__Description of the task__. If a line includes "arrow", copy it out of the entries.

__Data provided__.
★ ★ ★
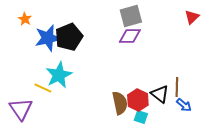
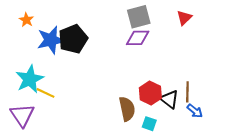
red triangle: (192, 17) -> (184, 18), moved
cyan star: (59, 75) -> (30, 79), moved
red hexagon: (138, 100) -> (150, 93), moved

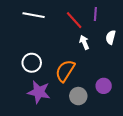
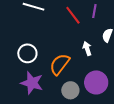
white arrow: (84, 42) -> (87, 49), moved
purple circle: (104, 86) -> (96, 82), size x1.5

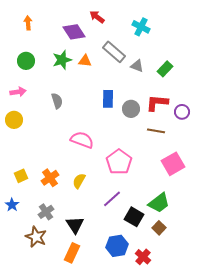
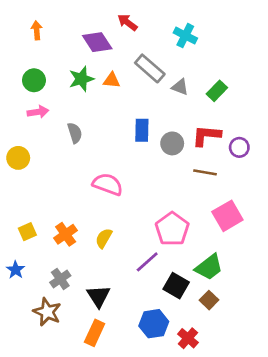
pink arrow: (18, 92) -> (38, 112), moved
pink pentagon: (119, 162) -> (172, 229), moved

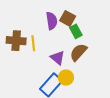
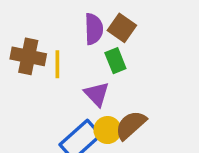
★ ★ ★
__Task answer__.
white arrow: (84, 42) -> (87, 49), moved
pink arrow: (18, 92) -> (38, 112), moved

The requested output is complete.